- What this task involves
From the entries below, copy exactly the lines from the one that contains "brown square: (141, 260) -> (93, 263), moved" through the one that contains "green rectangle: (372, 117)", both included, and only those.

(Two-dimensional motion records)
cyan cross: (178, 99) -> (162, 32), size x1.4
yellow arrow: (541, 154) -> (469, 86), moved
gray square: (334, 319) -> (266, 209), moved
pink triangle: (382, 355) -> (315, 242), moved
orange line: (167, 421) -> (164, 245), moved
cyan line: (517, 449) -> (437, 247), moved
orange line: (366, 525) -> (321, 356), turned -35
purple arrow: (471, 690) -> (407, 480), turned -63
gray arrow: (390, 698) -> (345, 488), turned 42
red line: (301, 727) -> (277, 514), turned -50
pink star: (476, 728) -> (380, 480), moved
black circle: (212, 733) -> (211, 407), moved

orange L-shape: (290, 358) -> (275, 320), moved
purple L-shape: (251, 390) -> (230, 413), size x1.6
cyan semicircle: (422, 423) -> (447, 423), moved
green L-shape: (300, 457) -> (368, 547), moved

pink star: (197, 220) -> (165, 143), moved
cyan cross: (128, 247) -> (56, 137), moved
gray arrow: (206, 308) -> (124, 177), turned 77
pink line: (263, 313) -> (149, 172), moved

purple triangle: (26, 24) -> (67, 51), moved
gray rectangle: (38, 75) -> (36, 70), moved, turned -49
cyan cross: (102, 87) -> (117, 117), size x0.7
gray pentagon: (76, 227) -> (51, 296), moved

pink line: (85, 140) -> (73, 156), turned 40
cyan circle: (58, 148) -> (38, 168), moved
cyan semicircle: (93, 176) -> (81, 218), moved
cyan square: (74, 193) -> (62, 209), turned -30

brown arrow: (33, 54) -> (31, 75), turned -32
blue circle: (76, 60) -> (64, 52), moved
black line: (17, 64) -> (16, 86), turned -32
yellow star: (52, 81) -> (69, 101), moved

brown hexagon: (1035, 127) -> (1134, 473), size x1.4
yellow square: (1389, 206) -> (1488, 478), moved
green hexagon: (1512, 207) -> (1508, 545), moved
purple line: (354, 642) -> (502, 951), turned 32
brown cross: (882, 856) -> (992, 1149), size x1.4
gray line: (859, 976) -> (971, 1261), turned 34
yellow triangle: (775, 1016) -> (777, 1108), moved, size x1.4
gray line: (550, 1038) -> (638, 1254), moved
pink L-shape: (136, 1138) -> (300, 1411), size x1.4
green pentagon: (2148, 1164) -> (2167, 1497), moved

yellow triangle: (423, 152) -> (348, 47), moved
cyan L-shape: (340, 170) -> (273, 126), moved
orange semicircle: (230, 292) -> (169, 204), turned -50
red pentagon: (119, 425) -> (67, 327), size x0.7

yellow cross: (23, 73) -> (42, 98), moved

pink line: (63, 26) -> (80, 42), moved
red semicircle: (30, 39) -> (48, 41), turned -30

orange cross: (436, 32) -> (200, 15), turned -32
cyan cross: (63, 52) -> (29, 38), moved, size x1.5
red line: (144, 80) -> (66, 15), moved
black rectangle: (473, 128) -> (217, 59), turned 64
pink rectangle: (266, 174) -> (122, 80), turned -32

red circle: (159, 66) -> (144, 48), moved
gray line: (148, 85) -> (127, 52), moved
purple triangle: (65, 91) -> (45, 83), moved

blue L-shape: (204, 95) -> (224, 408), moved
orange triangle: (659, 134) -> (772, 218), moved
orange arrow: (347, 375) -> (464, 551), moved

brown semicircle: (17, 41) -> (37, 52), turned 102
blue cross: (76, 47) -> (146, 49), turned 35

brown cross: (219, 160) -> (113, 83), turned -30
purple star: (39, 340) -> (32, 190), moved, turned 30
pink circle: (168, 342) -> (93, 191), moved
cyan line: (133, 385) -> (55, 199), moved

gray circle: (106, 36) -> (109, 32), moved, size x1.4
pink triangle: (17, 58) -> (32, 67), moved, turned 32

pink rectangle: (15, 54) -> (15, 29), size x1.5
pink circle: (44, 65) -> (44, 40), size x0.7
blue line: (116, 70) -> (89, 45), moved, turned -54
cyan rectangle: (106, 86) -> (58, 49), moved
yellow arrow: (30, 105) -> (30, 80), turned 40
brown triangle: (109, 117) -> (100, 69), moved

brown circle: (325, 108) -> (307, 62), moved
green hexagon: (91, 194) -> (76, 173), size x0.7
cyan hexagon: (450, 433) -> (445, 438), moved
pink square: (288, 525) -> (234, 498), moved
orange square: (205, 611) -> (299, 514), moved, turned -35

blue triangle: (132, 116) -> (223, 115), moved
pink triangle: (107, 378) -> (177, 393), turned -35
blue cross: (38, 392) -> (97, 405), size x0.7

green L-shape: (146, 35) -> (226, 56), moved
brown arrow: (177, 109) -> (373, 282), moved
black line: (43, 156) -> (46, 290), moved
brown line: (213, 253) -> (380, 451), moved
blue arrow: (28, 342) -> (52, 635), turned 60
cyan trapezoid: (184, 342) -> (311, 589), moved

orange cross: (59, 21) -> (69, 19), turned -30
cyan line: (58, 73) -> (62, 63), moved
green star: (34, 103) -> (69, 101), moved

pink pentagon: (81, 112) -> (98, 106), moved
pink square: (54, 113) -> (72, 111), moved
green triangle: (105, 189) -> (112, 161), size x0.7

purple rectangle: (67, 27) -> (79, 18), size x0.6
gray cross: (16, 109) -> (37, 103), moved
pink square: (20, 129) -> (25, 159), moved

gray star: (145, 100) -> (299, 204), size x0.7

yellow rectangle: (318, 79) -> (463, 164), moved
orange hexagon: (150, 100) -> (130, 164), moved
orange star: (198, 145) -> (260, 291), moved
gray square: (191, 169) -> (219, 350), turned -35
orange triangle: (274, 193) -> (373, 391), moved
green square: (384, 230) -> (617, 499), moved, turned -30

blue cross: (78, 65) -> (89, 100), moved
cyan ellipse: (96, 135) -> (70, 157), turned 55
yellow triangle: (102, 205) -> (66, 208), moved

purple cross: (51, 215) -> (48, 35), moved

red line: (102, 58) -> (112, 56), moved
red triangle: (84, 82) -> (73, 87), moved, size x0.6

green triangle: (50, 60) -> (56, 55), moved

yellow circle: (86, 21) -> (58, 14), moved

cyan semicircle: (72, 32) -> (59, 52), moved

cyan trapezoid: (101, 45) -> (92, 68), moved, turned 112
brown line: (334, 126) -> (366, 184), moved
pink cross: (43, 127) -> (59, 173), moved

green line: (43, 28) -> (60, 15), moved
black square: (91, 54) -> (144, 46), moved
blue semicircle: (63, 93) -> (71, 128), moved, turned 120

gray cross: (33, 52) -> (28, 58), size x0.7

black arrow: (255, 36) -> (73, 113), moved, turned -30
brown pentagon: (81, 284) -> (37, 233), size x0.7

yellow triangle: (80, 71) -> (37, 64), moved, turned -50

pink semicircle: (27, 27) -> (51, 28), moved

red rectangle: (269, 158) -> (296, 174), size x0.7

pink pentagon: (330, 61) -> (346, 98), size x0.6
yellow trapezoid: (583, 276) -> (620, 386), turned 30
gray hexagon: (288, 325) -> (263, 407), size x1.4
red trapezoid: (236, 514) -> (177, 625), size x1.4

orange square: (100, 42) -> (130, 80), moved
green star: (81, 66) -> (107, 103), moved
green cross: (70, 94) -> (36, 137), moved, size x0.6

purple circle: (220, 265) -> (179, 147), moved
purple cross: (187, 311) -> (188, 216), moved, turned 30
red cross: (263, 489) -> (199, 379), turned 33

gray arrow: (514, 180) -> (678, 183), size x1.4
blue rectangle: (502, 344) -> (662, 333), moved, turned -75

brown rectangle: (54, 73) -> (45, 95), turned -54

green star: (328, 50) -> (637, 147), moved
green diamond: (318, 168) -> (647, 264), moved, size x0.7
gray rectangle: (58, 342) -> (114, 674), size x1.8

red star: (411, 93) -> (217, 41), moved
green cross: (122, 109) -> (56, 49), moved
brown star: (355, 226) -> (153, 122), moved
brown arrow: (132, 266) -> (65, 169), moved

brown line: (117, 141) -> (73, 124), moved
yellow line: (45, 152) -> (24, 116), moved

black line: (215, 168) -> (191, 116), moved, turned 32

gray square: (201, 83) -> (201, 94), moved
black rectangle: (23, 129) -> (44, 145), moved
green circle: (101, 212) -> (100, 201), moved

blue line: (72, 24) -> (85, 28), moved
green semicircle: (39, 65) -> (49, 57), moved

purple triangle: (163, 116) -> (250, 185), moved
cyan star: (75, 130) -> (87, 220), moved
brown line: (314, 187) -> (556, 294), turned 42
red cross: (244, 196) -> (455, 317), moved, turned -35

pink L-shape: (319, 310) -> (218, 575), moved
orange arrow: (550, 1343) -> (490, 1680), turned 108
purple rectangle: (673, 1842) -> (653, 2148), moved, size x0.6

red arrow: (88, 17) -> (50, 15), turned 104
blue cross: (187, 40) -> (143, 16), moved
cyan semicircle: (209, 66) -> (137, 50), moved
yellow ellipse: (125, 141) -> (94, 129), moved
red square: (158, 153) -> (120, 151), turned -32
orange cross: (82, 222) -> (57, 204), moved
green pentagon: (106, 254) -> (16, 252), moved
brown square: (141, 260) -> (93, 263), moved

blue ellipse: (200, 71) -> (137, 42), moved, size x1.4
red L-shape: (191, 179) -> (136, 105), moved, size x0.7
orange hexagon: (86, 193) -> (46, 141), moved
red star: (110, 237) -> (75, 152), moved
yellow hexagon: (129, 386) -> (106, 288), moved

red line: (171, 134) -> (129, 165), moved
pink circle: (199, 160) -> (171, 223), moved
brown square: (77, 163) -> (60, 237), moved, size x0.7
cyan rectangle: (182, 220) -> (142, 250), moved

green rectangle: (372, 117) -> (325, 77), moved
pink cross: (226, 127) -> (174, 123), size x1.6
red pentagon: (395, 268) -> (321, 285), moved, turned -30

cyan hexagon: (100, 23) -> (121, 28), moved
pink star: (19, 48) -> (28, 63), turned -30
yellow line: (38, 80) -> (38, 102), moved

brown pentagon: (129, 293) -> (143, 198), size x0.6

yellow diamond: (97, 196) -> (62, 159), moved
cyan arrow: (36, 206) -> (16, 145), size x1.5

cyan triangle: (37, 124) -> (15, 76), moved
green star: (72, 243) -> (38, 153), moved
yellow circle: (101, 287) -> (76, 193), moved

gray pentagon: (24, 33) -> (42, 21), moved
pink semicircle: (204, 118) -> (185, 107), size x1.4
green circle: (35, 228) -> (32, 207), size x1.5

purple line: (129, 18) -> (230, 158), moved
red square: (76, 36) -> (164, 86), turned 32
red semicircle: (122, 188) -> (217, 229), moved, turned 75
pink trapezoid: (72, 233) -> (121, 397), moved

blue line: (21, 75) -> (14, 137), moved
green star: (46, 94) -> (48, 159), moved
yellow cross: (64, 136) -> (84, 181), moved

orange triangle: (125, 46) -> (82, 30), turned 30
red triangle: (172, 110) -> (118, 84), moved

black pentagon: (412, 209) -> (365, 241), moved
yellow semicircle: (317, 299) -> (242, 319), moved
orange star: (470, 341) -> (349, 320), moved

- Output of the exercise
brown square: (141, 260) -> (93, 263), moved

blue ellipse: (200, 71) -> (137, 42), moved, size x1.4
red L-shape: (191, 179) -> (136, 105), moved, size x0.7
orange hexagon: (86, 193) -> (46, 141), moved
red star: (110, 237) -> (75, 152), moved
yellow hexagon: (129, 386) -> (106, 288), moved

red line: (171, 134) -> (129, 165), moved
pink circle: (199, 160) -> (171, 223), moved
brown square: (77, 163) -> (60, 237), moved, size x0.7
cyan rectangle: (182, 220) -> (142, 250), moved

green rectangle: (372, 117) -> (325, 77), moved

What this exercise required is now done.